TO DO:
Once the pictures are set aside, repeat all of the data below exactly.

Records excerpted from a collection:
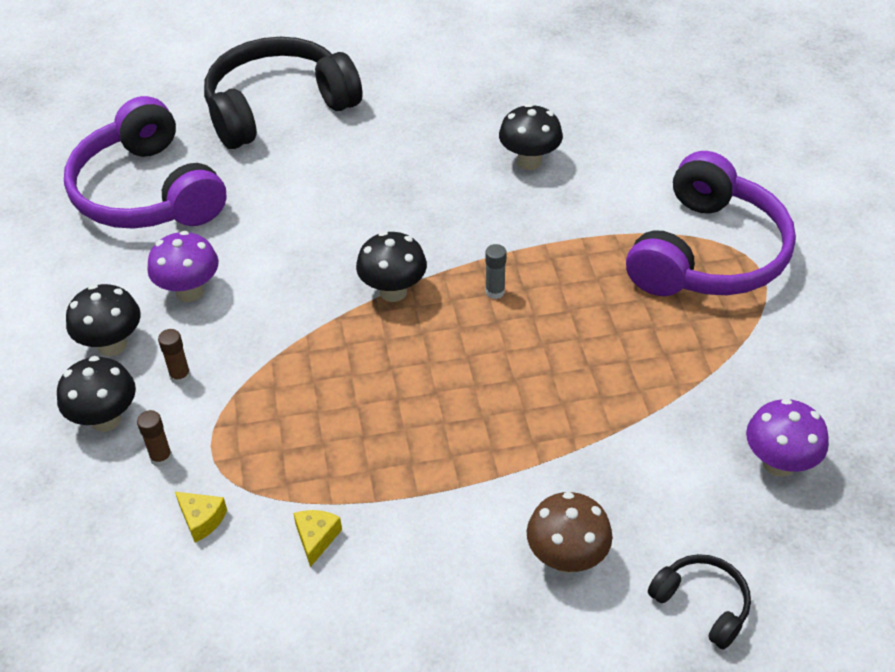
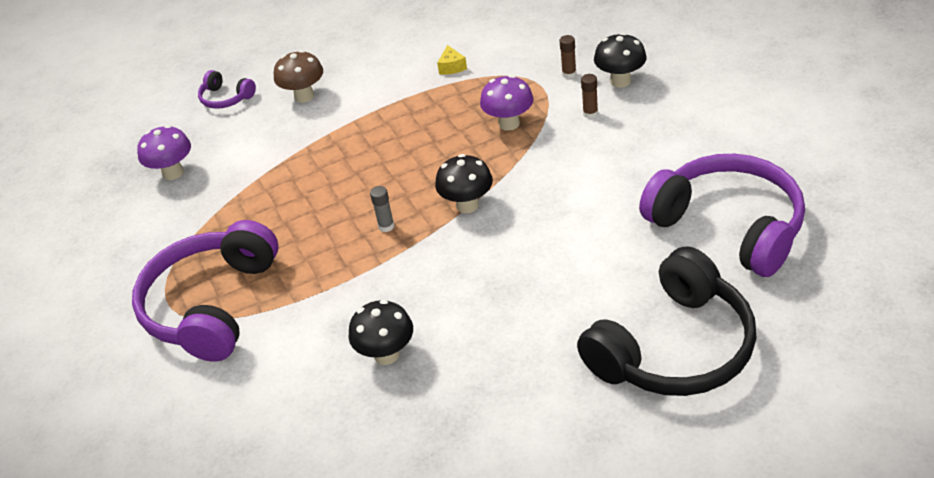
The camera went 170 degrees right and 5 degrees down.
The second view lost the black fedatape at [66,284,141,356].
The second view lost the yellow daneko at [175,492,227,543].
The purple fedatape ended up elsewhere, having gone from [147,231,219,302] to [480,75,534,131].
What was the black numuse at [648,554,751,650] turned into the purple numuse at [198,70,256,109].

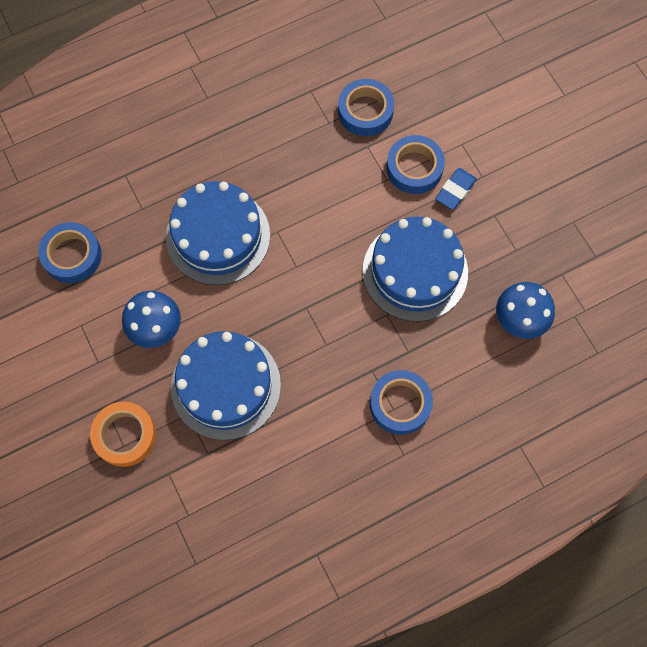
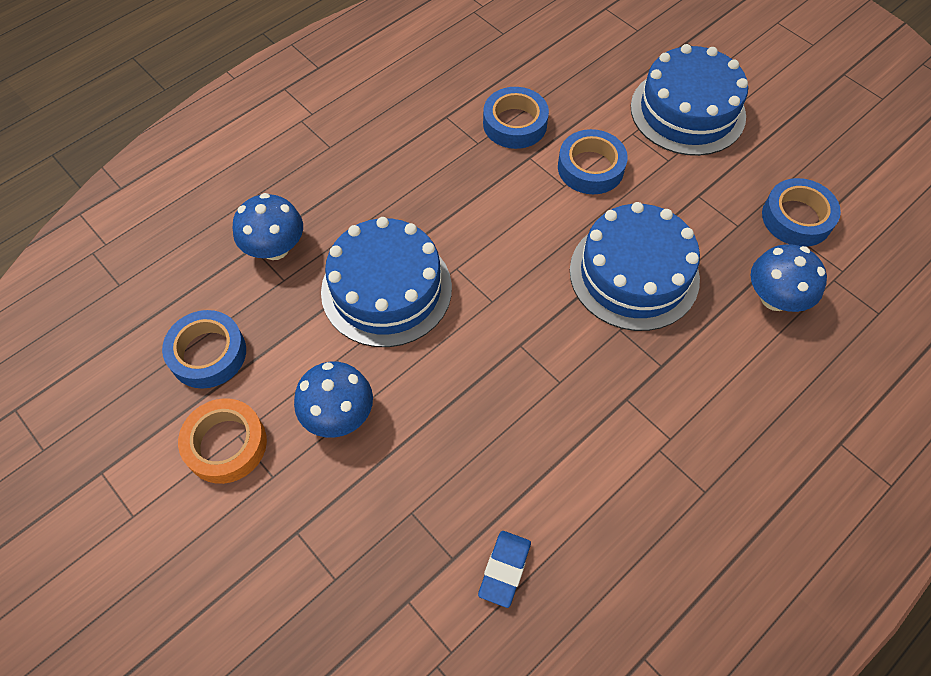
The camera went 15 degrees left and 10 degrees down.
The second view gained the blue fedatape at [233,193,303,260].
The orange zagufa ended up elsewhere, having gone from [90,402,156,467] to [178,398,267,484].
The blue filigipul ended up elsewhere, having gone from [171,331,281,440] to [631,44,748,156].
The blue zagufa ended up elsewhere, having gone from [370,370,433,435] to [762,178,841,247].
The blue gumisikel ended up elsewhere, having gone from [435,168,477,210] to [478,531,531,608].

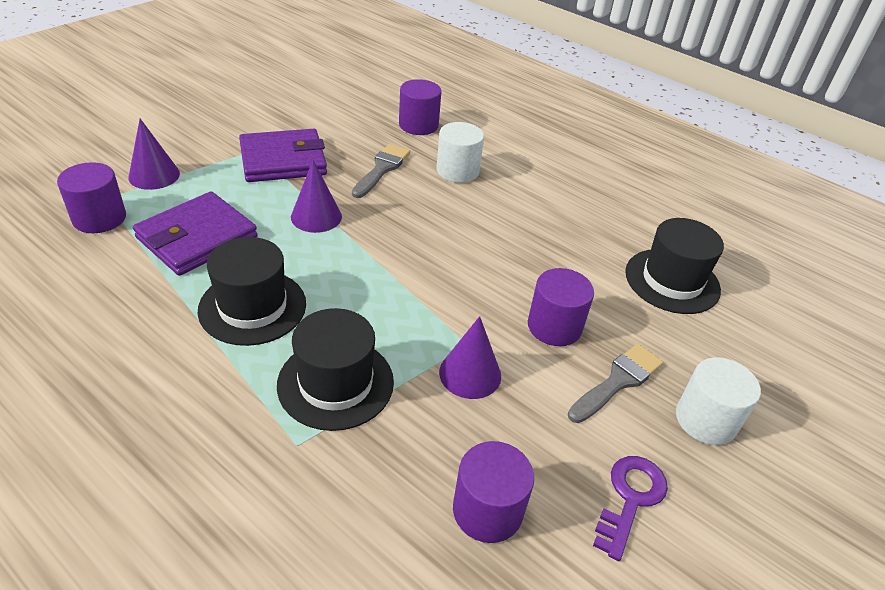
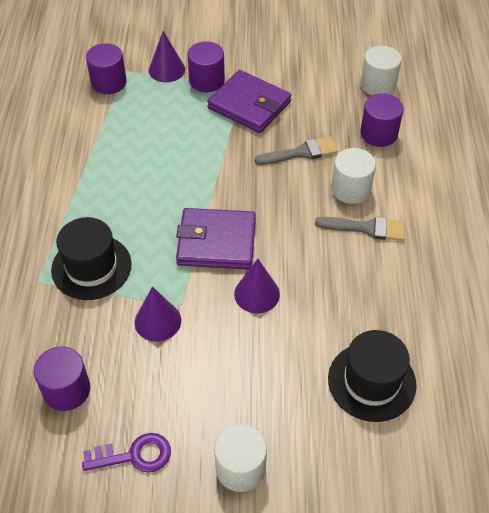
The camera went 55 degrees right and 10 degrees up.
The second view lost the black bovazesul at [198,237,306,346].
The second view gained the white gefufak at [361,46,402,95].
The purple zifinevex ended up elsewhere, having gone from [133,191,258,276] to [176,208,256,269].
The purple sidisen ended up elsewhere, having gone from [291,160,342,233] to [234,259,280,313].
The purple gefufak ended up elsewhere, having gone from [528,268,594,346] to [187,42,225,92].
The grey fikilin ended up elsewhere, having gone from [568,344,663,423] to [315,217,405,241].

OUTPUT OF THE EXERCISE:
The camera went 170 degrees right and 5 degrees down.
The second view lost the black fedatape at [66,284,141,356].
The second view lost the yellow daneko at [175,492,227,543].
The purple fedatape ended up elsewhere, having gone from [147,231,219,302] to [480,75,534,131].
What was the black numuse at [648,554,751,650] turned into the purple numuse at [198,70,256,109].

The camera went 15 degrees left and 10 degrees down.
The second view gained the blue fedatape at [233,193,303,260].
The orange zagufa ended up elsewhere, having gone from [90,402,156,467] to [178,398,267,484].
The blue filigipul ended up elsewhere, having gone from [171,331,281,440] to [631,44,748,156].
The blue zagufa ended up elsewhere, having gone from [370,370,433,435] to [762,178,841,247].
The blue gumisikel ended up elsewhere, having gone from [435,168,477,210] to [478,531,531,608].

The camera went 55 degrees right and 10 degrees up.
The second view lost the black bovazesul at [198,237,306,346].
The second view gained the white gefufak at [361,46,402,95].
The purple zifinevex ended up elsewhere, having gone from [133,191,258,276] to [176,208,256,269].
The purple sidisen ended up elsewhere, having gone from [291,160,342,233] to [234,259,280,313].
The purple gefufak ended up elsewhere, having gone from [528,268,594,346] to [187,42,225,92].
The grey fikilin ended up elsewhere, having gone from [568,344,663,423] to [315,217,405,241].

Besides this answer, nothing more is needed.